-- begin RECORDS FOR THIS TASK --
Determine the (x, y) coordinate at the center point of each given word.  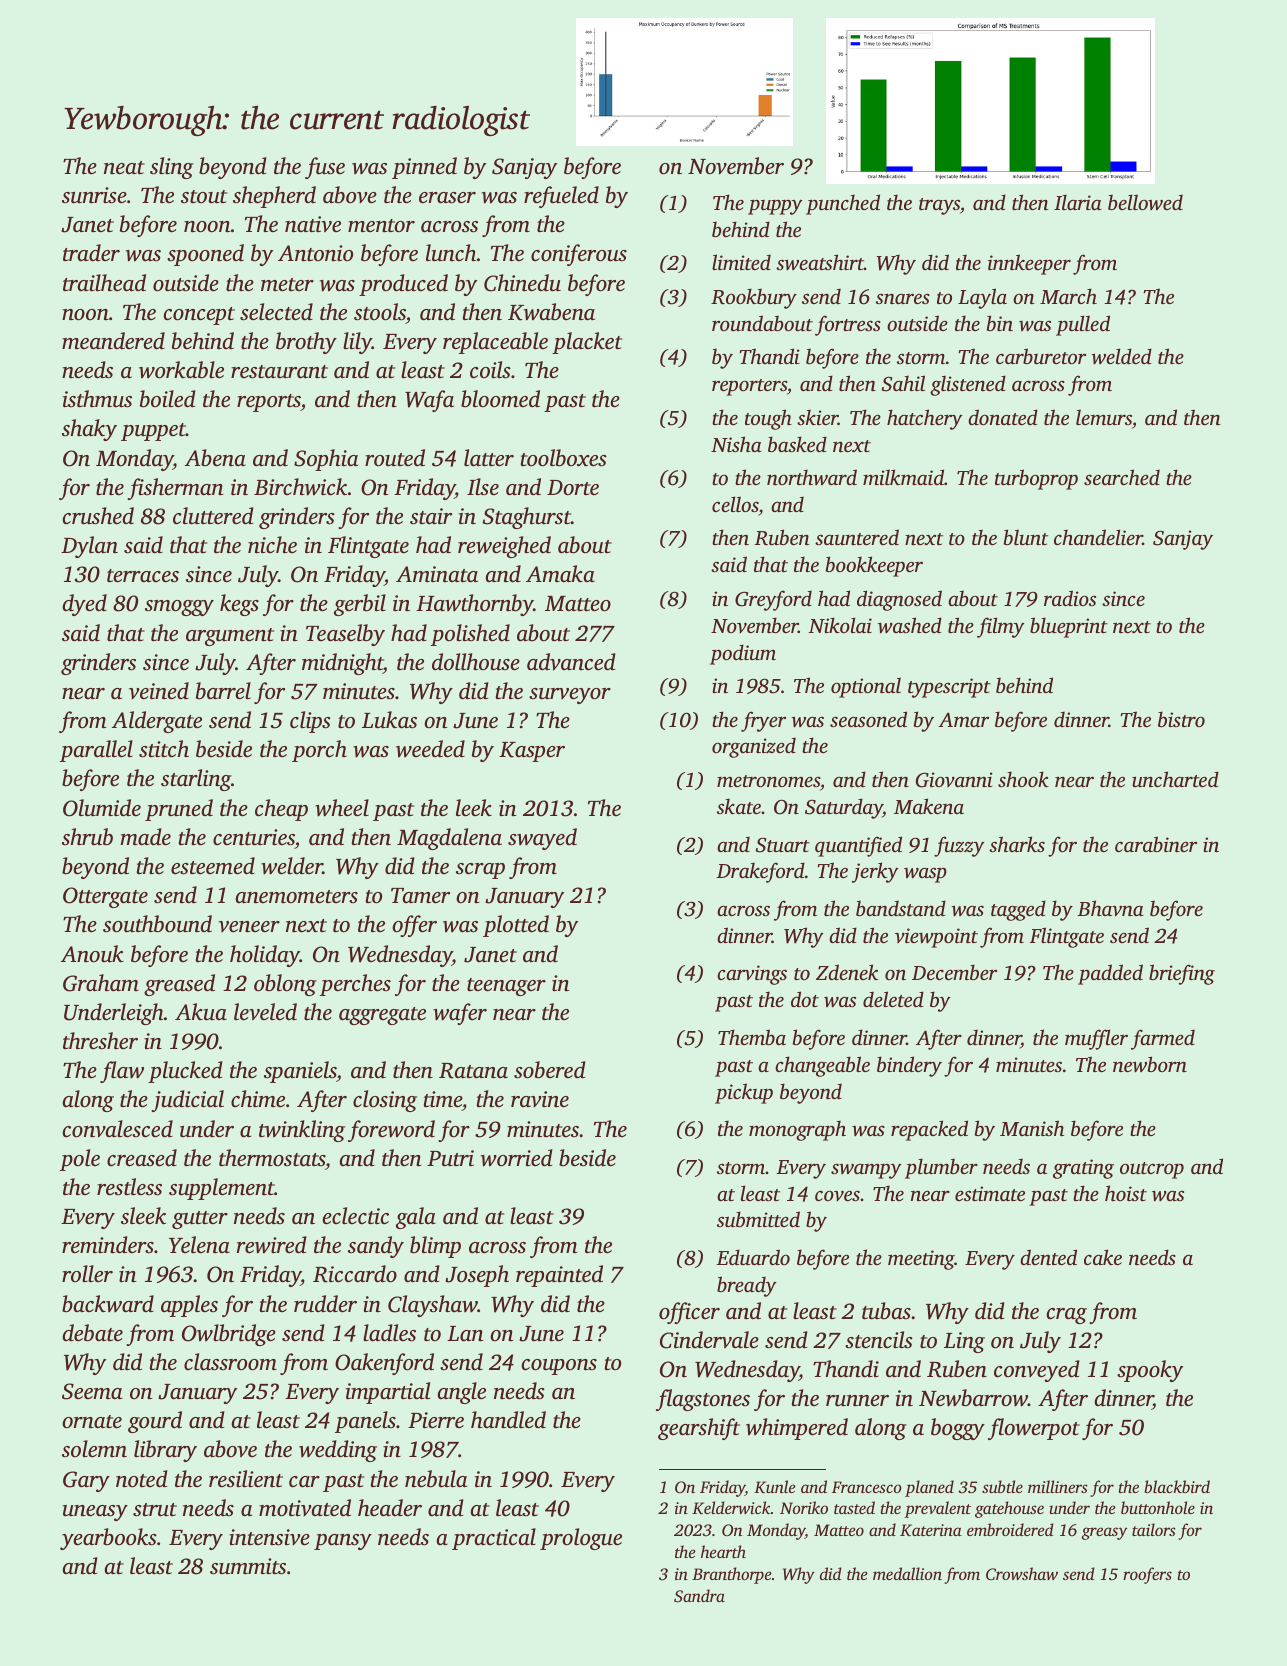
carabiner (1156, 844)
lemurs (1104, 417)
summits (248, 1566)
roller (87, 1274)
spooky (1150, 1371)
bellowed (1145, 202)
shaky (89, 430)
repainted (559, 1276)
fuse (325, 168)
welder (292, 866)
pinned (424, 168)
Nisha (736, 444)
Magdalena (449, 839)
-- end RECORDS FOR THIS TASK --
• AIM:
Starting at the line containing "spooky (1150, 1371)" and continuing to the end of the records, arrange those lines as a numbered list, omitting any blank lines.

• EXPECTED ANSWER:
1. spooky (1150, 1371)
2. bellowed (1145, 202)
3. shaky (89, 430)
4. repainted (559, 1276)
5. fuse (325, 168)
6. welder (292, 866)
7. pinned (424, 168)
8. Nisha (736, 444)
9. Magdalena (449, 839)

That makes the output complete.